Return exactly the span of lines in the following data that opens with the line containing "pink book: 4 -> 3" and closes with the line containing "turquoise book: 0 -> 2". Include nothing else.

- _Data records_
Content starts
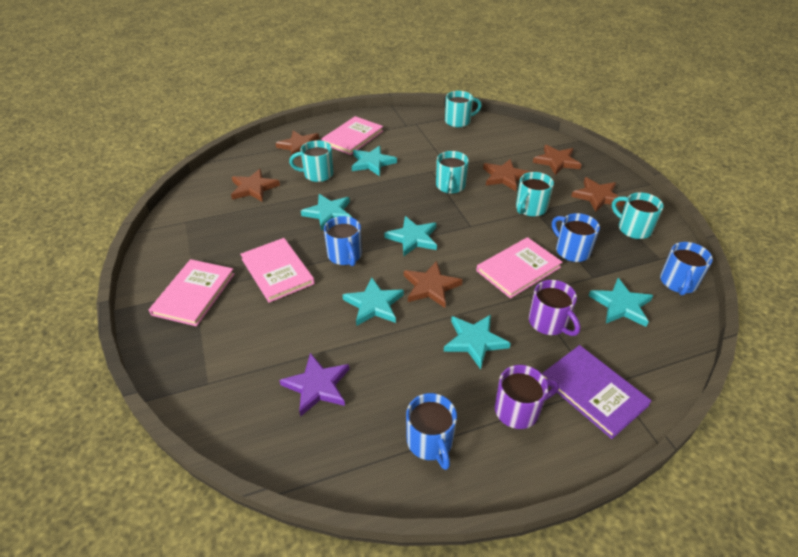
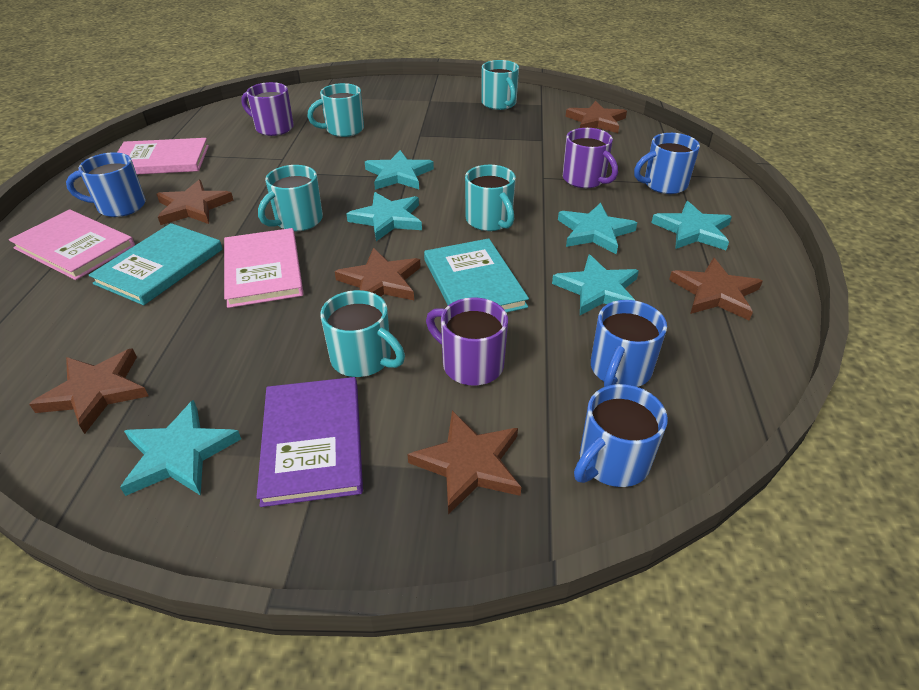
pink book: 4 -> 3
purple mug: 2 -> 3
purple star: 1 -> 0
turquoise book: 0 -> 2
Content ends
Content starts
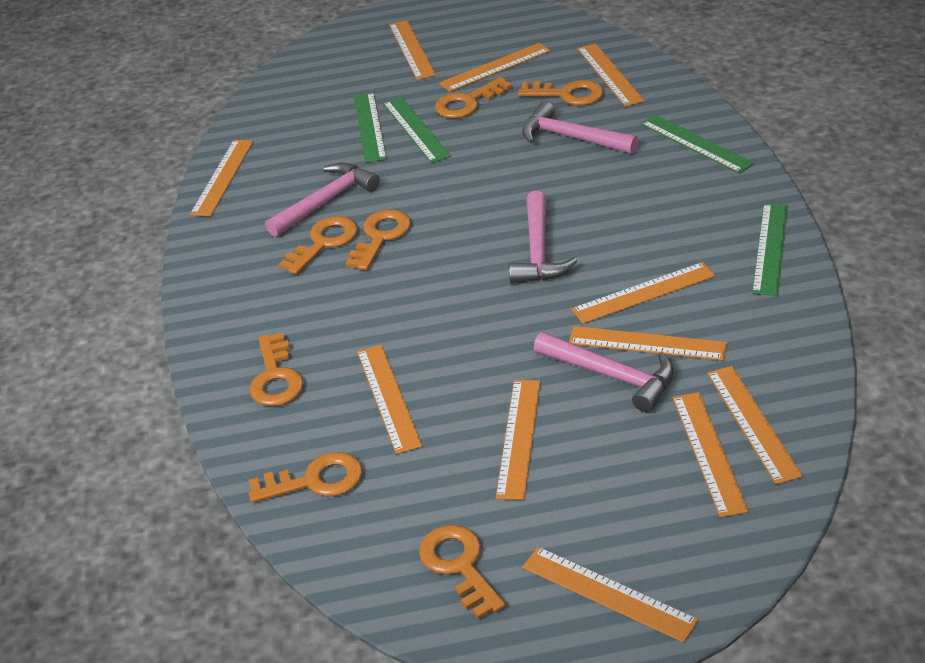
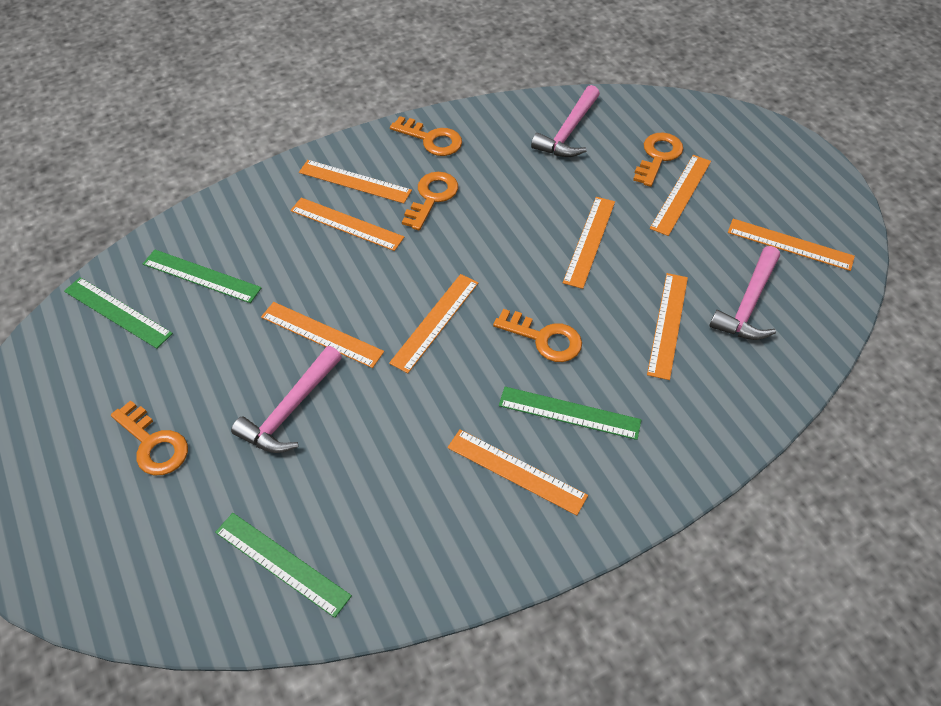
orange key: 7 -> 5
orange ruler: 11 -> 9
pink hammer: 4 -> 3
Content ends
- _Exercise response_
pink book: 4 -> 3
purple mug: 2 -> 3
purple star: 1 -> 0
turquoise book: 0 -> 2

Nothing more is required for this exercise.